▶ [Aim of the task]: The answer should reproduce every entry exactly and contain no images.

▶ [Excerpted data]:
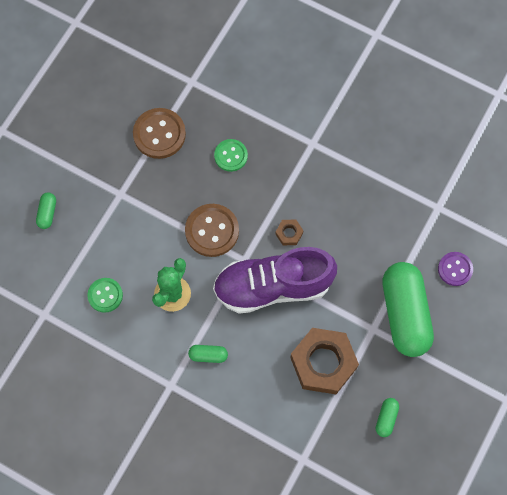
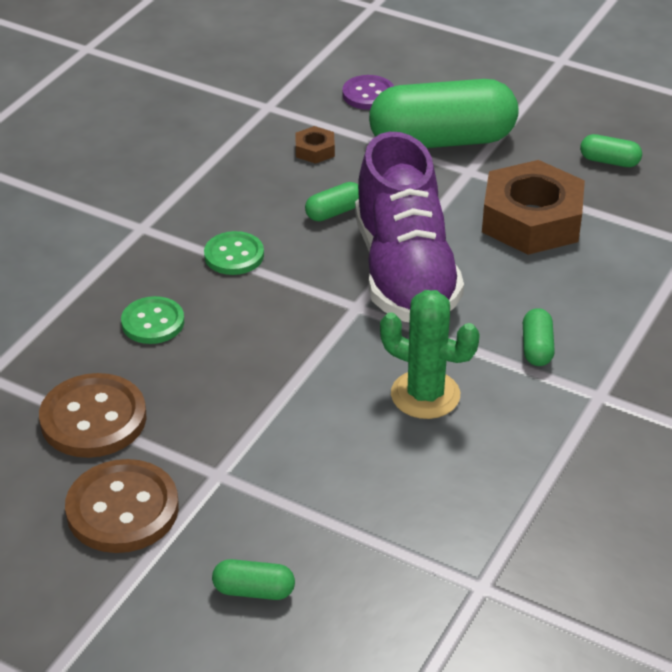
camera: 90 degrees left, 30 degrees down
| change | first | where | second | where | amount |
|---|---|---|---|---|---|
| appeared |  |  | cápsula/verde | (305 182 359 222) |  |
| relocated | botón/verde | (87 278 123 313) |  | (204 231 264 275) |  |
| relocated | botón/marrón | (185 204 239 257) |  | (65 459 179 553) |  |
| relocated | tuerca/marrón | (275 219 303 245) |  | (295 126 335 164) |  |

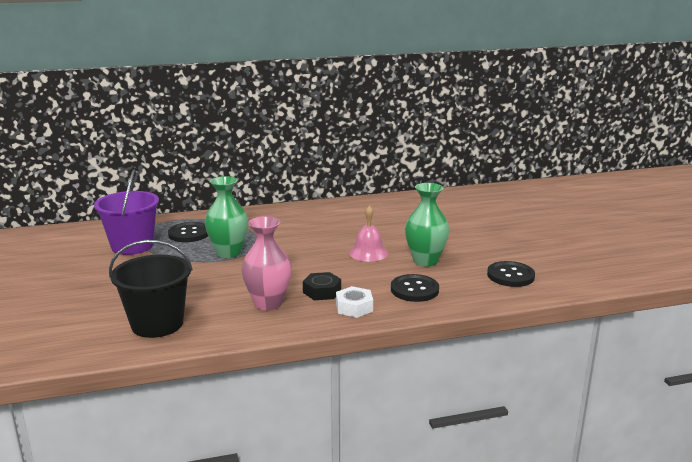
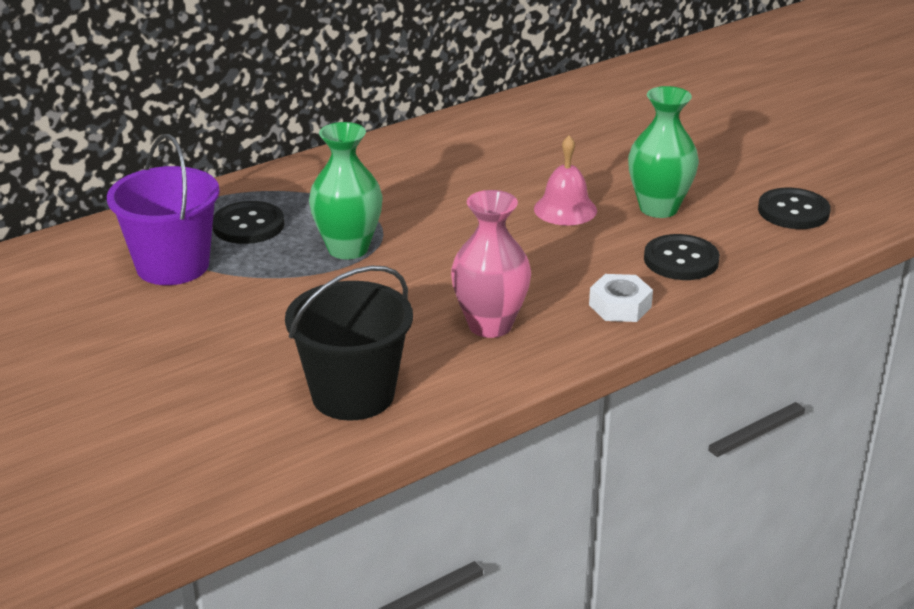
camera: 20 degrees left, 10 degrees up
| change | first | where | second | where | amount |
|---|---|---|---|---|---|
| missing | tuerca/negro | (303 272 341 300) |  |  |  |

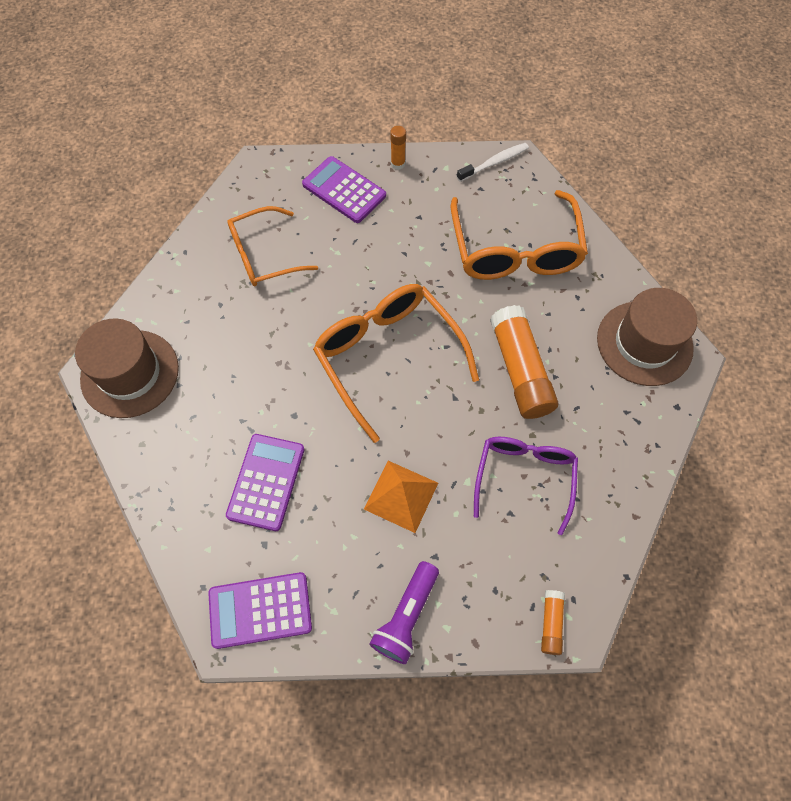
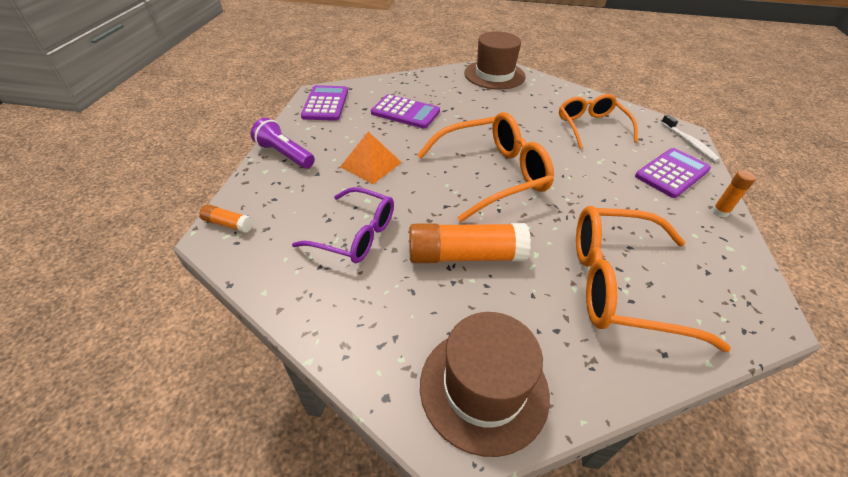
camera: 100 degrees right, 20 degrees down
| change | first | where | second | where | amount |
|---|---|---|---|---|---|
| relocated | cepillo de dientes/blanco | (457 143 529 182) |  | (661 115 720 162) |  |

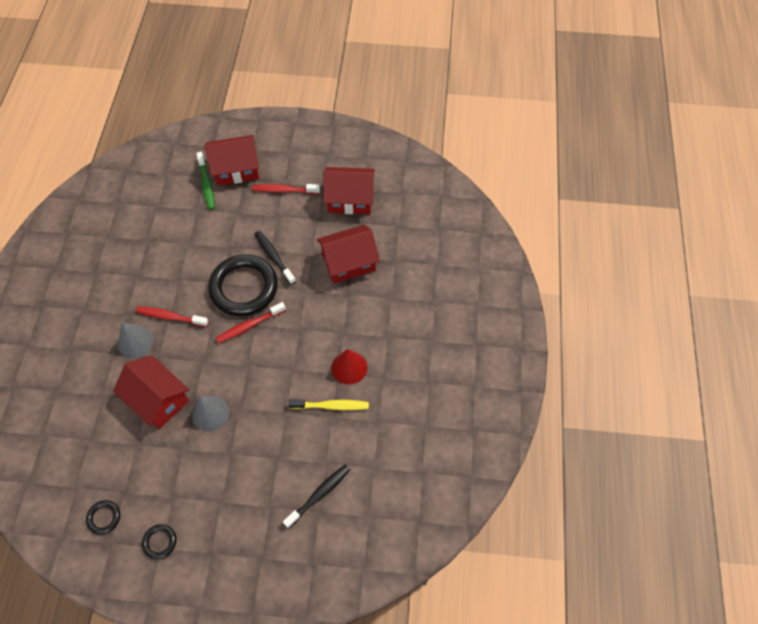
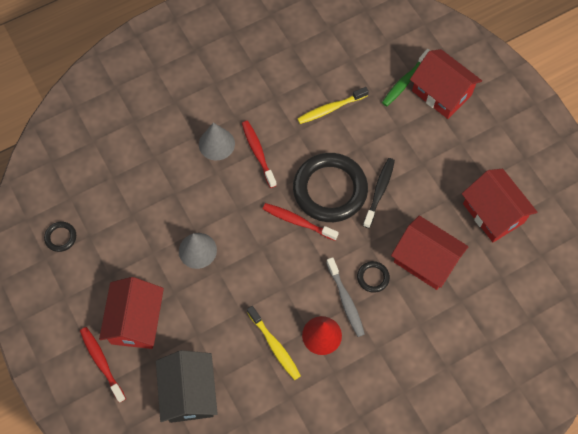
camera: 55 degrees right, 5 degrees up
| change | first | where | second | where | amount |
|---|---|---|---|---|---|
| appeared |  |  | cepillo de dientes/amarillo | (297 87 369 124) |  |
| appeared |  |  | cepillo de dientes/gris | (326 257 365 337) |  |
| relocated | casa/rojo | (113 356 189 429) |  | (99 277 164 349) |  |
| relocated | anillo/negro | (142 524 176 560) |  | (357 261 390 293) |  |
| relocated | cepillo de dientes/rojo | (252 184 320 194) |  | (80 327 126 403) |  |
| exchanged | cepillo de dientes/negro | (283 464 350 528) | casa/negro | (156 350 218 423) |  |

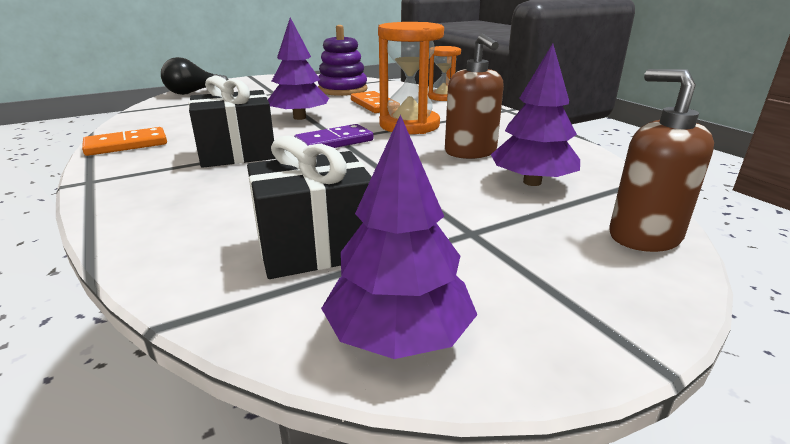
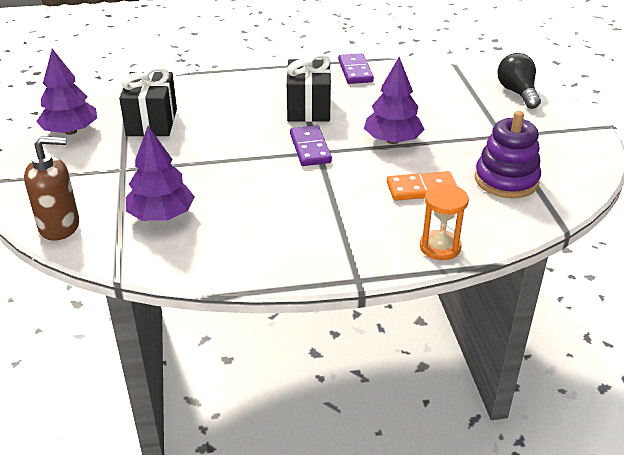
camera: 110 degrees right, 10 degrees up
| change | first | where | second | where | amount |
|---|---|---|---|---|---|
| missing | reloj de arena/naranja | (378 22 444 134) |  |  |  |
| missing | dispensador de jabón/marrón | (445 34 504 159) |  |  |  |
| colour | ficha de dominó/naranja | (82 127 167 156) | ficha de dominó/morado | (338 53 374 84) |  |

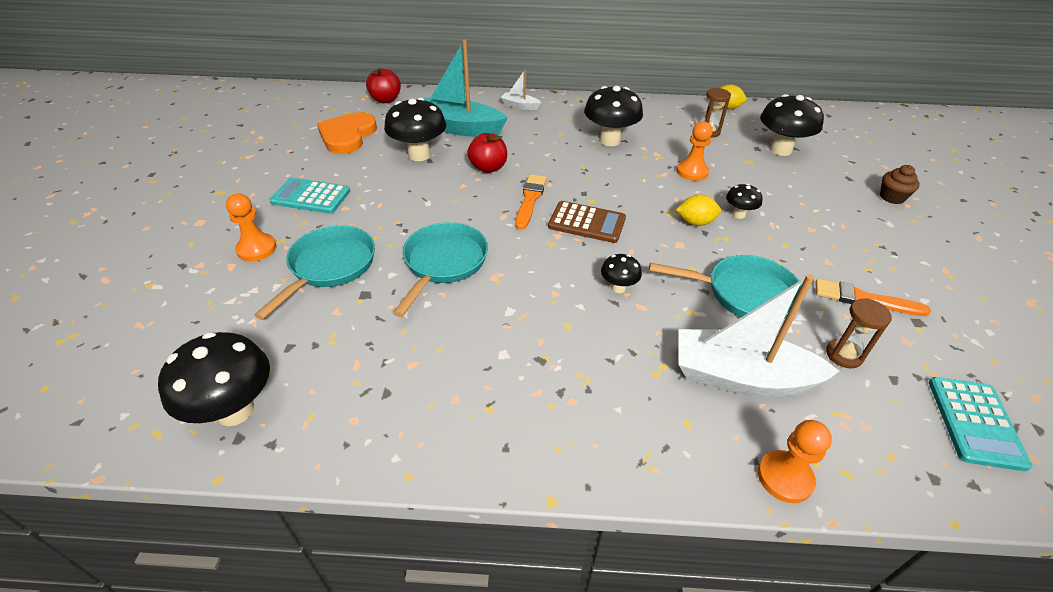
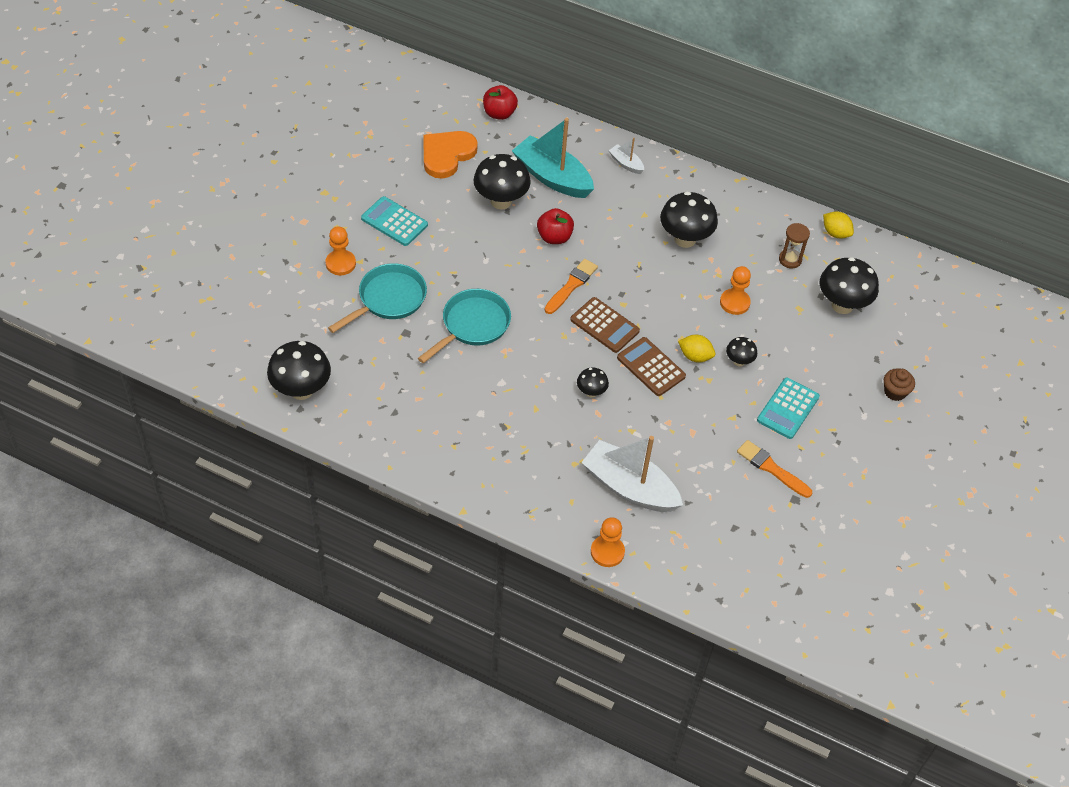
camera: 20 degrees right, 10 degrees up
| change | first | where | second | where | amount |
|---|---|---|---|---|---|
| missing | sartén/turquesa | (649 255 802 319) |  |  |  |
| missing | reloj de arena/marrón | (826 298 892 368) |  |  |  |
| appeared |  |  | calculadora/marrón | (617 337 686 396) |  |
| relocated | calculadora/turquesa | (929 377 1032 471) |  | (757 377 820 439) |  |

▶ [The completed task]:
camera: 90 degrees left, 30 degrees down
| change | first | where | second | where | amount |
|---|---|---|---|---|---|
| appeared |  |  | cápsula/verde | (305 182 359 222) |  |
| relocated | botón/verde | (87 278 123 313) |  | (204 231 264 275) |  |
| relocated | botón/marrón | (185 204 239 257) |  | (65 459 179 553) |  |
| relocated | tuerca/marrón | (275 219 303 245) |  | (295 126 335 164) |  |

camera: 20 degrees left, 10 degrees up
| change | first | where | second | where | amount |
|---|---|---|---|---|---|
| missing | tuerca/negro | (303 272 341 300) |  |  |  |

camera: 100 degrees right, 20 degrees down
| change | first | where | second | where | amount |
|---|---|---|---|---|---|
| relocated | cepillo de dientes/blanco | (457 143 529 182) |  | (661 115 720 162) |  |

camera: 55 degrees right, 5 degrees up
| change | first | where | second | where | amount |
|---|---|---|---|---|---|
| appeared |  |  | cepillo de dientes/amarillo | (297 87 369 124) |  |
| appeared |  |  | cepillo de dientes/gris | (326 257 365 337) |  |
| relocated | casa/rojo | (113 356 189 429) |  | (99 277 164 349) |  |
| relocated | anillo/negro | (142 524 176 560) |  | (357 261 390 293) |  |
| relocated | cepillo de dientes/rojo | (252 184 320 194) |  | (80 327 126 403) |  |
| exchanged | cepillo de dientes/negro | (283 464 350 528) | casa/negro | (156 350 218 423) |  |

camera: 110 degrees right, 10 degrees up
| change | first | where | second | where | amount |
|---|---|---|---|---|---|
| missing | reloj de arena/naranja | (378 22 444 134) |  |  |  |
| missing | dispensador de jabón/marrón | (445 34 504 159) |  |  |  |
| colour | ficha de dominó/naranja | (82 127 167 156) | ficha de dominó/morado | (338 53 374 84) |  |

camera: 20 degrees right, 10 degrees up
| change | first | where | second | where | amount |
|---|---|---|---|---|---|
| missing | sartén/turquesa | (649 255 802 319) |  |  |  |
| missing | reloj de arena/marrón | (826 298 892 368) |  |  |  |
| appeared |  |  | calculadora/marrón | (617 337 686 396) |  |
| relocated | calculadora/turquesa | (929 377 1032 471) |  | (757 377 820 439) |  |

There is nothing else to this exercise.